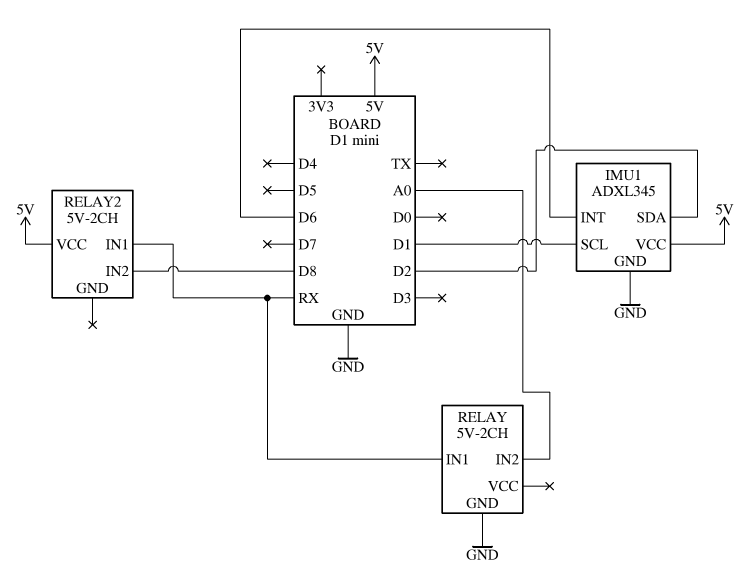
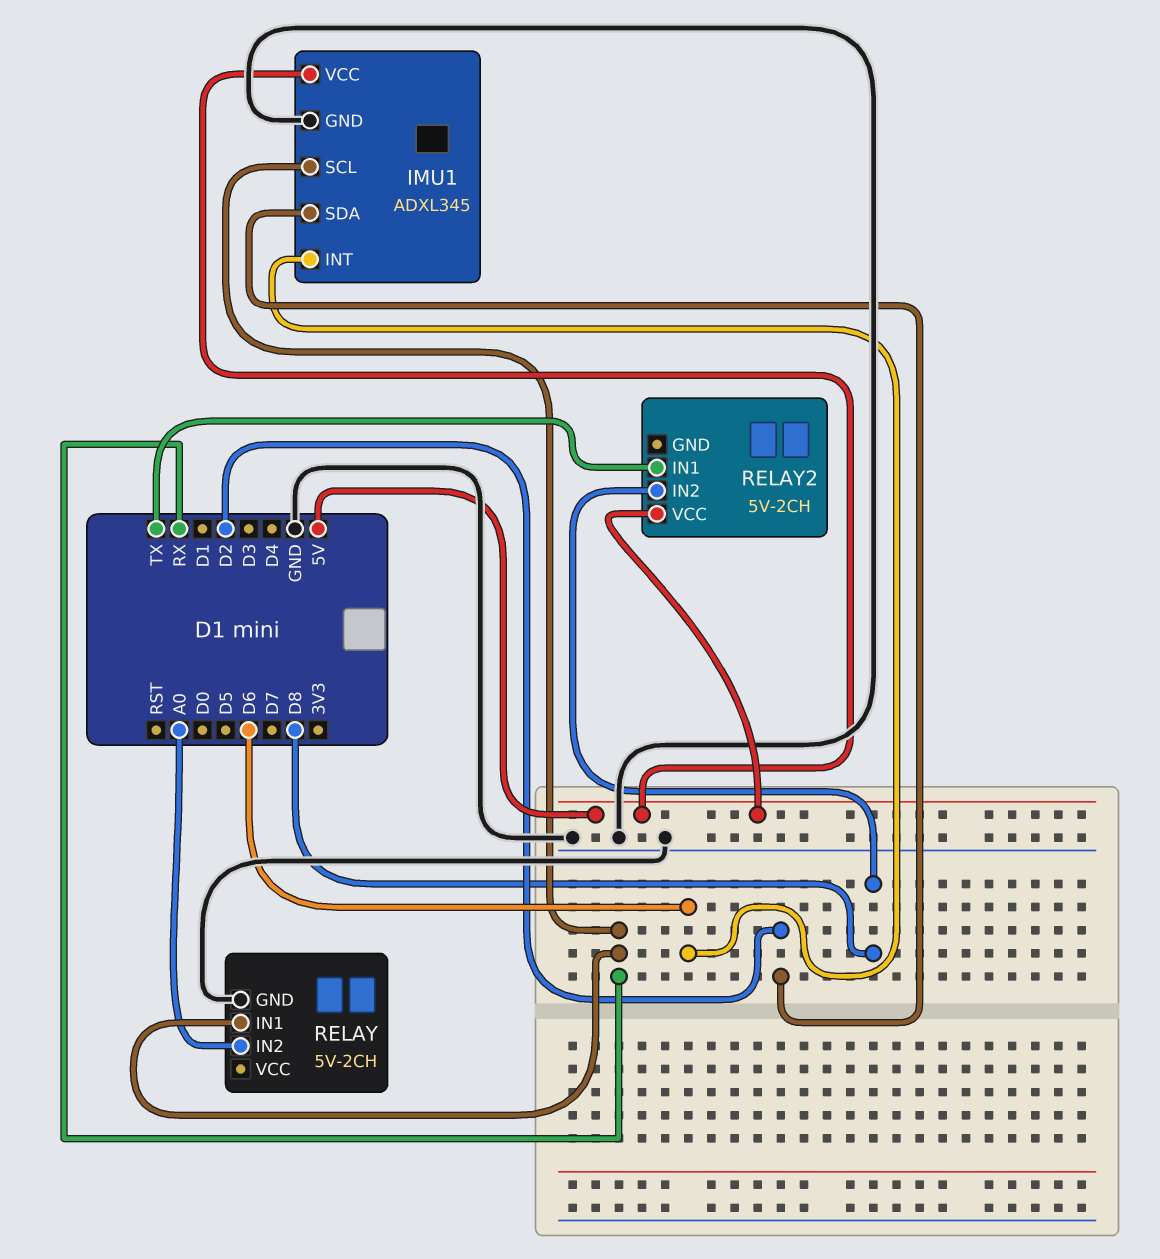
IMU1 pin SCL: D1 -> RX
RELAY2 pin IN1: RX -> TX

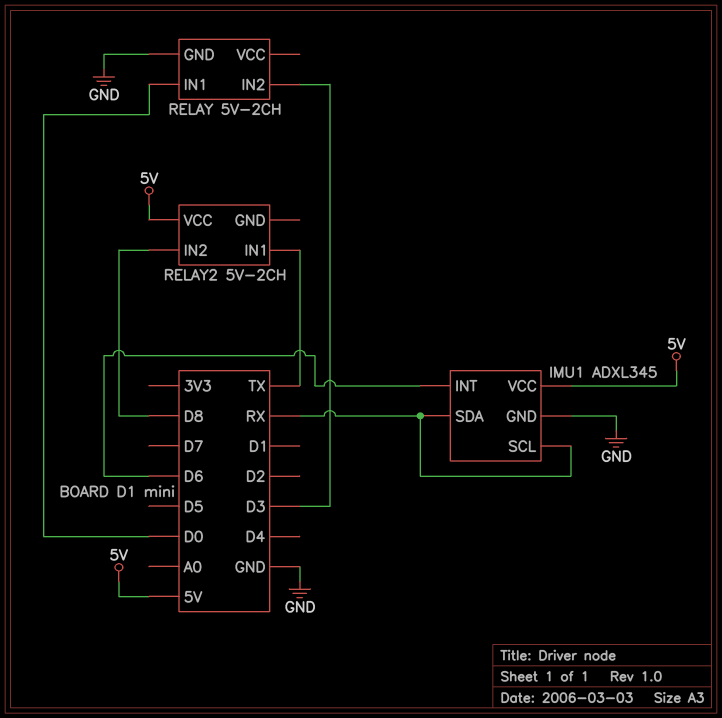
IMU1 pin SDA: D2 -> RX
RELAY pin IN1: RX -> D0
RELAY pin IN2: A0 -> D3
--- --- ---
Please restate, exactly as written, the line that holds "IMU1 pin SDA: D2 -> RX" and all remaining lines of the data above, and only those.

IMU1 pin SDA: D2 -> RX
RELAY pin IN1: RX -> D0
RELAY pin IN2: A0 -> D3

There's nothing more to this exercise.